> **TASK DETAILS**: Report back each line of the data that contains the word "brosse".

§ §

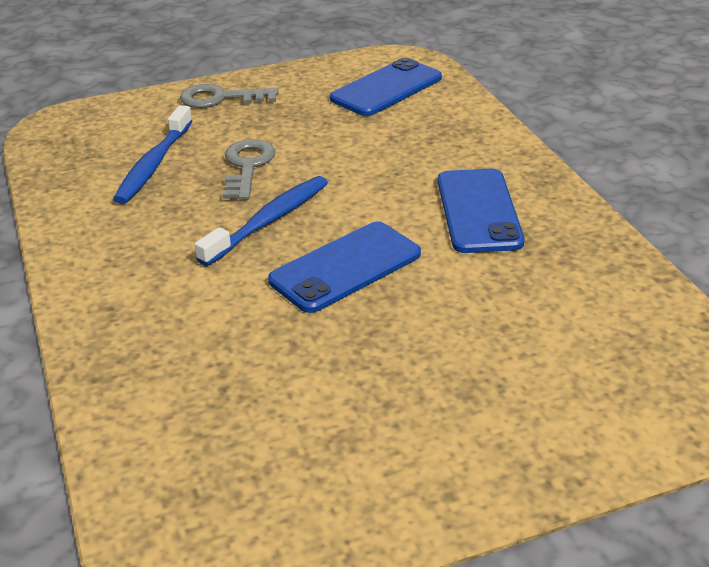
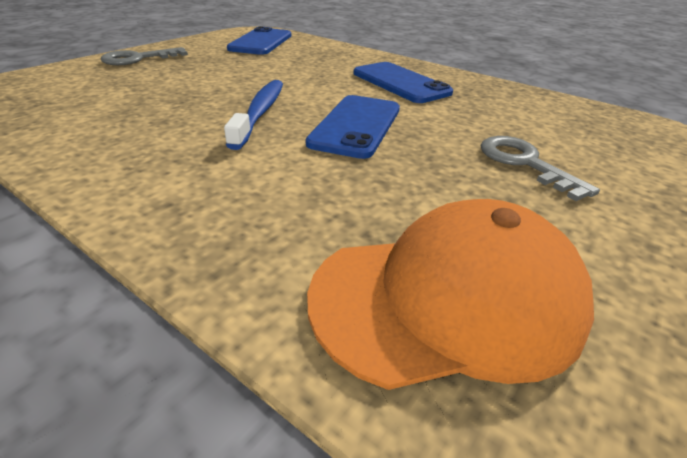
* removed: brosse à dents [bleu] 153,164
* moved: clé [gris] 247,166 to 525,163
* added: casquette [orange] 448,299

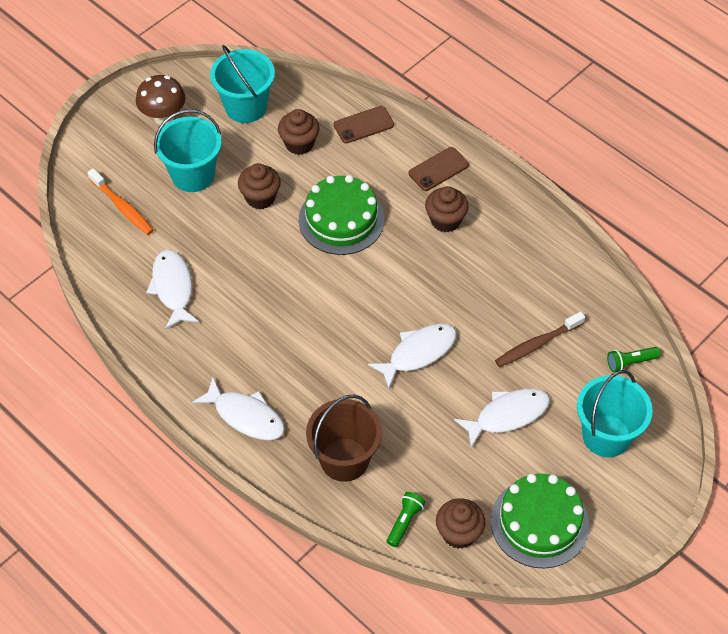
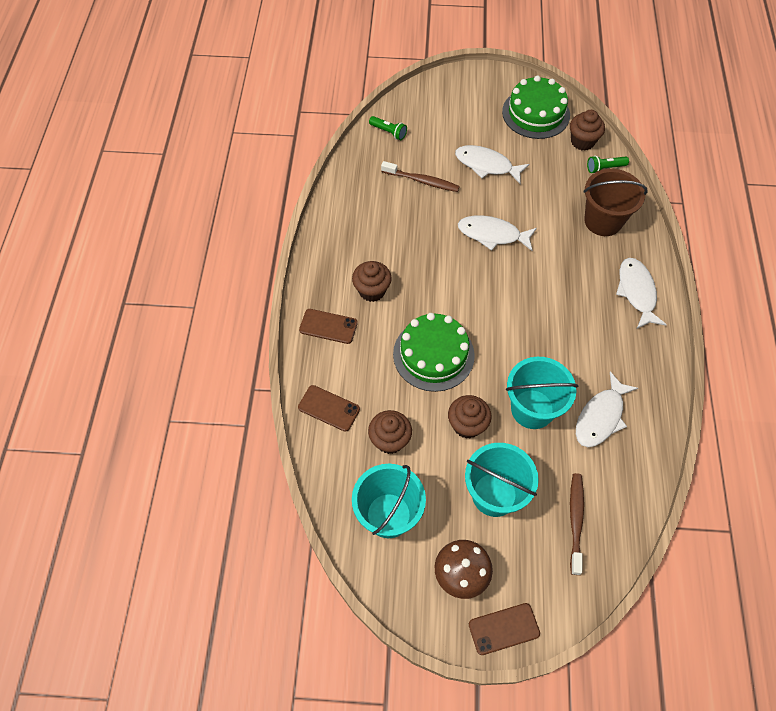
* recoloured: brosse à dents [orange] 122,207 to brosse à dents [marron] 575,521
* moved: seau [turquoise] 606,435 to 532,409
* added: téléphone [marron] 504,629

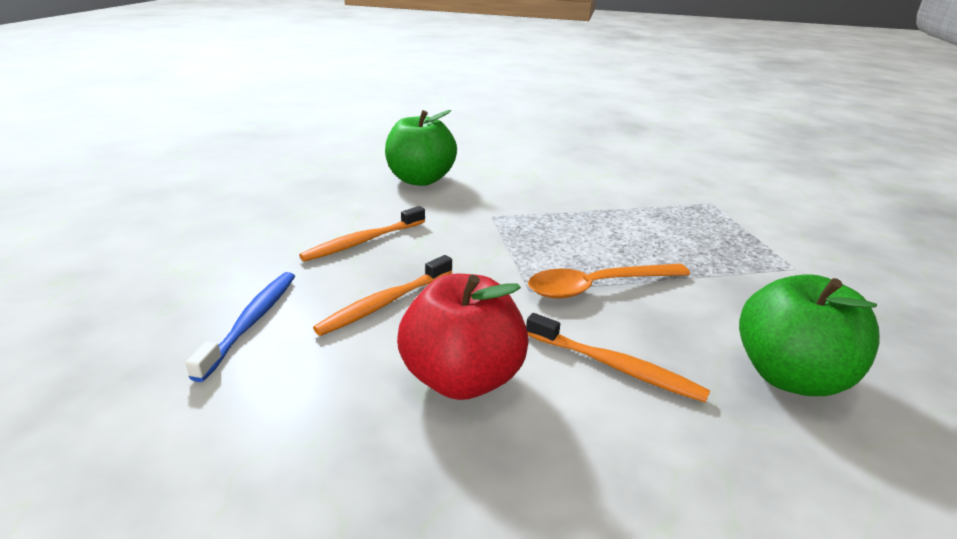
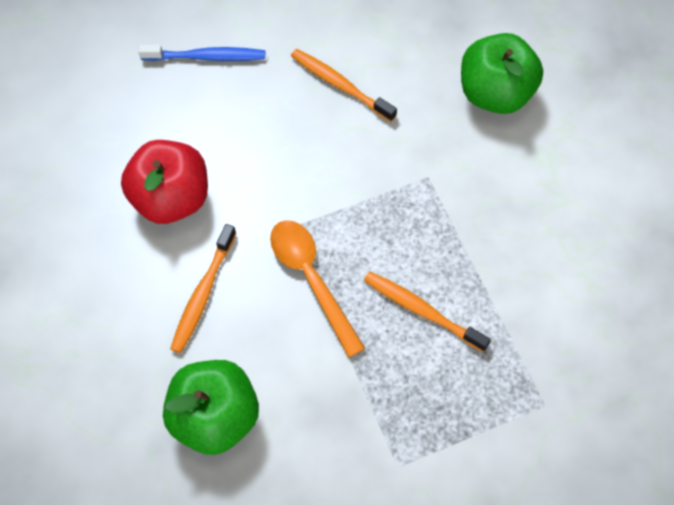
* moved: brosse à dents [orange] 385,303 to 422,310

§ §

> **ANSWER**:
* removed: brosse à dents [bleu] 153,164
* recoloured: brosse à dents [orange] 122,207 to brosse à dents [marron] 575,521
* moved: brosse à dents [orange] 385,303 to 422,310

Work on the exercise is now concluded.